Show all lines from the listing below that contain "yellow".

━━━━

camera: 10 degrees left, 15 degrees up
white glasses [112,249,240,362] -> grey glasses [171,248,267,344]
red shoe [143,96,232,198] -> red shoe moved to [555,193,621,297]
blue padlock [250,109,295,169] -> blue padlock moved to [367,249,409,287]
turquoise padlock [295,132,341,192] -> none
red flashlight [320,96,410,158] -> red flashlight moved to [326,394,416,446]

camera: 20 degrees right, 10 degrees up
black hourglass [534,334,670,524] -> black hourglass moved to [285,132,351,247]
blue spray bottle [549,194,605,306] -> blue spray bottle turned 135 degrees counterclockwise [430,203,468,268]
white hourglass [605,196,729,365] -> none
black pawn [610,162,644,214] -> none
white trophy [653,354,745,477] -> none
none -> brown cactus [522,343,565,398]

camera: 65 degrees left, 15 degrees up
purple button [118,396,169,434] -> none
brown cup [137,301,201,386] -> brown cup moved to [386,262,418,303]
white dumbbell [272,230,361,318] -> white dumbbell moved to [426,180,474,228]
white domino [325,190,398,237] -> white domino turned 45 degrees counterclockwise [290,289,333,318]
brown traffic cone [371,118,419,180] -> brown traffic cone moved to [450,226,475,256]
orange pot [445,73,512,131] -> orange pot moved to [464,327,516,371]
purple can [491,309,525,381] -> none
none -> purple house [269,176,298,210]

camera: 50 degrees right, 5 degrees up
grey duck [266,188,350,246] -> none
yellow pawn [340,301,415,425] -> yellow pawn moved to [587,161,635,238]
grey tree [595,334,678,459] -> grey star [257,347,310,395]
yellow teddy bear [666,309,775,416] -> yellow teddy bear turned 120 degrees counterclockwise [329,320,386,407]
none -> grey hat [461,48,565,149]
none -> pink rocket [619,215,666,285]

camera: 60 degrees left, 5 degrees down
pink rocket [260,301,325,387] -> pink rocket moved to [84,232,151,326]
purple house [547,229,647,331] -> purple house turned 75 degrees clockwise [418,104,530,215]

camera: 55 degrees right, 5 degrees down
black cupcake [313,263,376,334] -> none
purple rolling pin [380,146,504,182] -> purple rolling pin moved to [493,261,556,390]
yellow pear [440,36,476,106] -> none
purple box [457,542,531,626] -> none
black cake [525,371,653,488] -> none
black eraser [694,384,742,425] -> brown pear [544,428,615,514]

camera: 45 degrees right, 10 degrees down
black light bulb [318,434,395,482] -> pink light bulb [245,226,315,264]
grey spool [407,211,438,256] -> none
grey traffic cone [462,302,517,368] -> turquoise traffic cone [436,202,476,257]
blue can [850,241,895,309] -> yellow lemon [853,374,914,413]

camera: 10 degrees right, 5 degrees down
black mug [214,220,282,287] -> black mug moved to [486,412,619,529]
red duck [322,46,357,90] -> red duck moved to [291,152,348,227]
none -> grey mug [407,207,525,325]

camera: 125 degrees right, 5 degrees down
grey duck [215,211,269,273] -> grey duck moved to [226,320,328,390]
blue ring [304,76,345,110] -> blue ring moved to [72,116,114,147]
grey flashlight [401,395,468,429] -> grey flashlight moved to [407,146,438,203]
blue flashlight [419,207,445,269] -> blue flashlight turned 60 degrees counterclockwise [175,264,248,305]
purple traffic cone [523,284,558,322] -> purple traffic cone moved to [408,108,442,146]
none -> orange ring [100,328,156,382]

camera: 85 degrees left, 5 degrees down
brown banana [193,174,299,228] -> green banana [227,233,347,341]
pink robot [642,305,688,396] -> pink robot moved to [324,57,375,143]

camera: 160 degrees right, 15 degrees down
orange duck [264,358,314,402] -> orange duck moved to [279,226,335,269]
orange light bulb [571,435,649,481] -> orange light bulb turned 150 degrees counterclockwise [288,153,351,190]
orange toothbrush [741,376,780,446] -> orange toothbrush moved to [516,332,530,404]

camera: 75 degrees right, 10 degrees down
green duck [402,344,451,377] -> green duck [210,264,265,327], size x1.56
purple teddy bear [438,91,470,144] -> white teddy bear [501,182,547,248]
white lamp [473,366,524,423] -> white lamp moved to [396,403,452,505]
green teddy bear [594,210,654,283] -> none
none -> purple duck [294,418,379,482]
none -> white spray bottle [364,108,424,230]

━━━━

▸ **Finished task**
yellow pawn [340,301,415,425] -> yellow pawn moved to [587,161,635,238]
yellow teddy bear [666,309,775,416] -> yellow teddy bear turned 120 degrees counterclockwise [329,320,386,407]
yellow pear [440,36,476,106] -> none
blue can [850,241,895,309] -> yellow lemon [853,374,914,413]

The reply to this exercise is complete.